*Instructions for the task*
Scan the material for the word "left", and copy each line where it shows up.

*Given material*
┌──
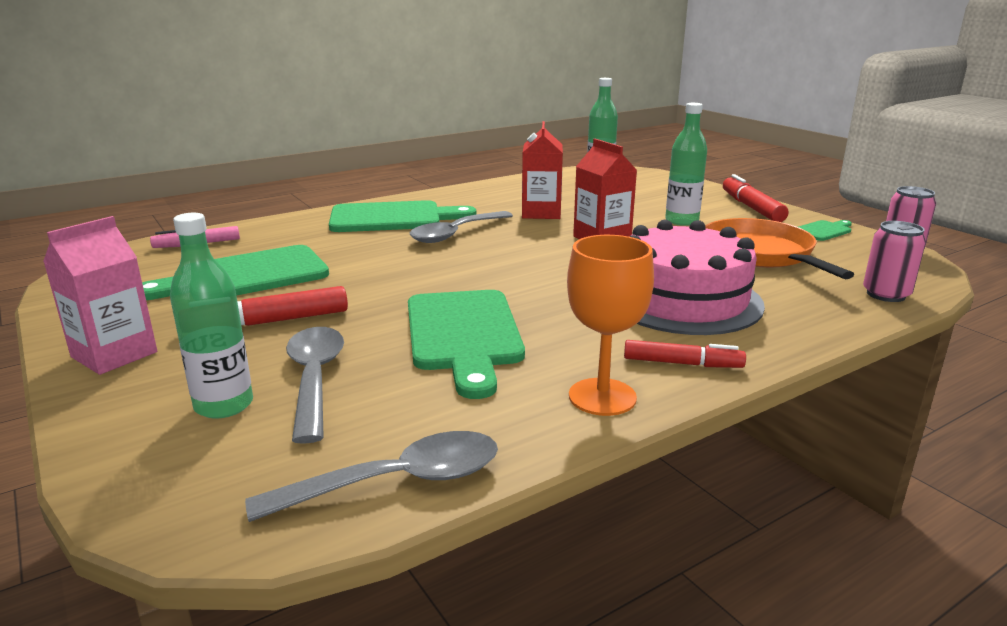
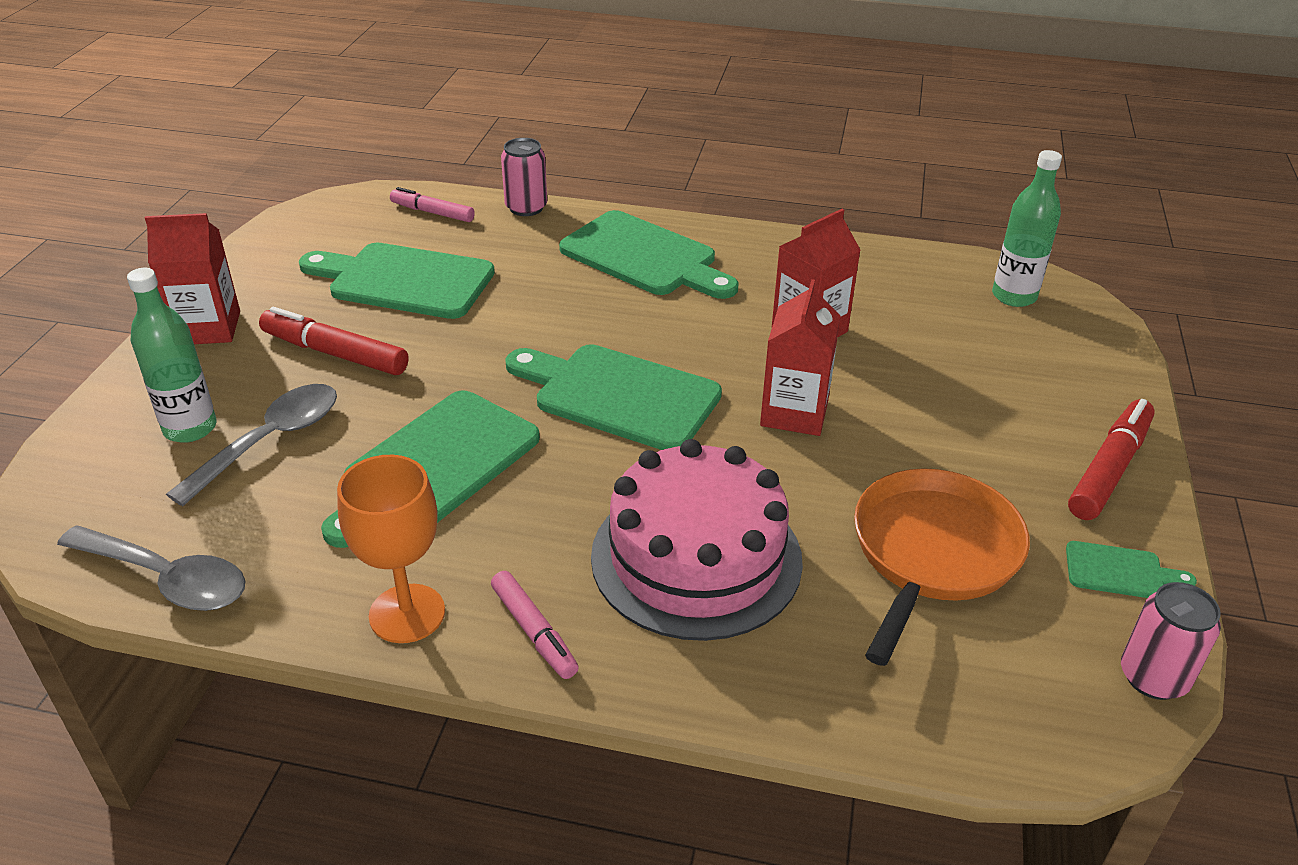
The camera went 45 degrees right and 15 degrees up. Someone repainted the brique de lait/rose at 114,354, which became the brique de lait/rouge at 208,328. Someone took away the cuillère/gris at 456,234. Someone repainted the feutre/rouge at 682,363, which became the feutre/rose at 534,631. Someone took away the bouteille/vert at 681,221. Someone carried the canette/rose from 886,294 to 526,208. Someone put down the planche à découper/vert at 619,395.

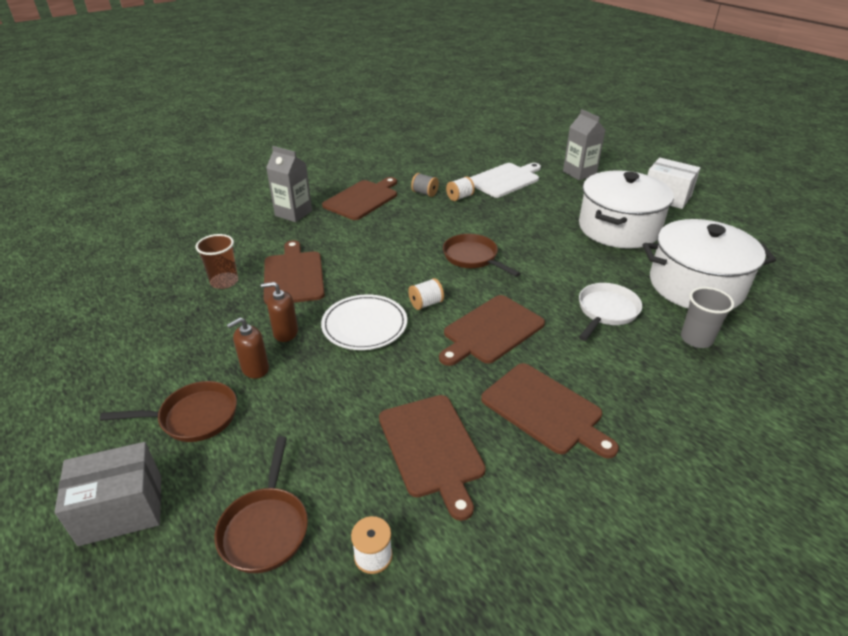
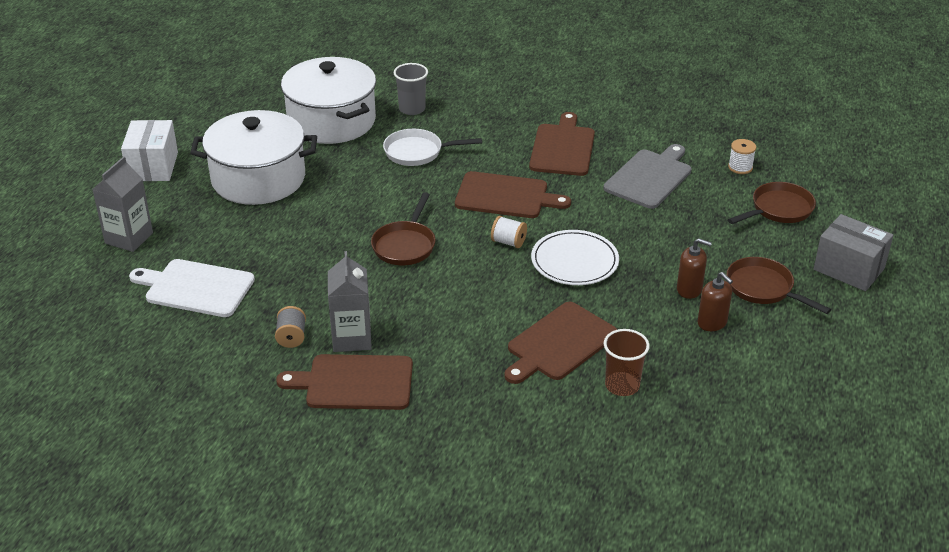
The camera went 125 degrees left and 0 degrees up. Someone carried the distributeur de savon/marron from 285,333 to 712,323. Someone carried the brique de lait/gris from 293,213 to 352,338. Someone repainted the planche à découper/marron at 432,448, which became the planche à découper/gris at 650,177. Someone took away the bobine/blanc at 460,197.

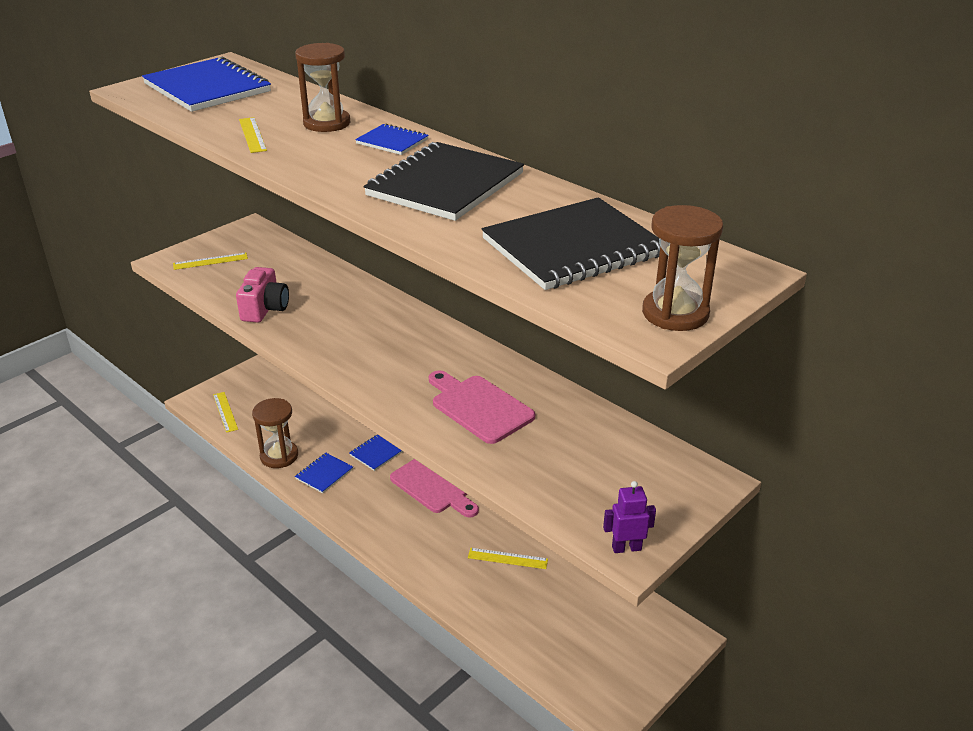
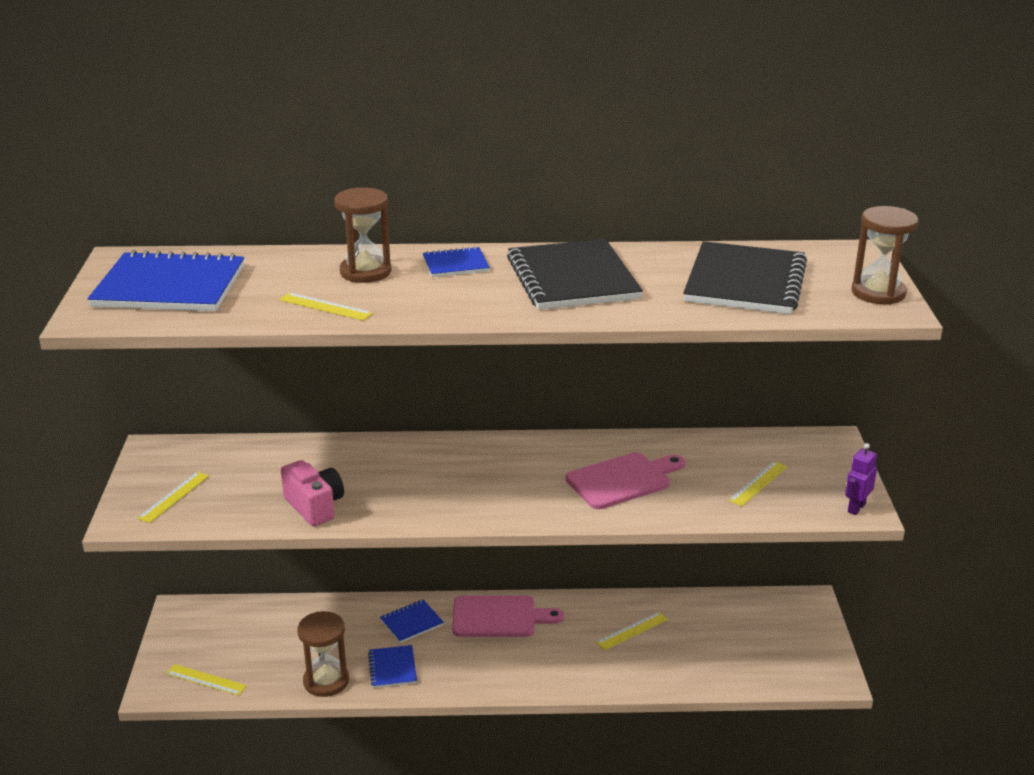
The camera went 45 degrees left and 5 degrees down. Someone rotated the carnet/bleu at 377,452 by 60 degrees clockwise. Someone rotated the planche à découper/rose at 479,407 by 150 degrees clockwise. Someone put down the règle/jaune at 758,483.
└──
*Task output*
The camera went 125 degrees left and 0 degrees up. Someone carried the distributeur de savon/marron from 285,333 to 712,323. Someone carried the brique de lait/gris from 293,213 to 352,338. Someone repainted the planche à découper/marron at 432,448, which became the planche à découper/gris at 650,177. Someone took away the bobine/blanc at 460,197.
The camera went 45 degrees left and 5 degrees down. Someone rotated the carnet/bleu at 377,452 by 60 degrees clockwise. Someone rotated the planche à découper/rose at 479,407 by 150 degrees clockwise. Someone put down the règle/jaune at 758,483.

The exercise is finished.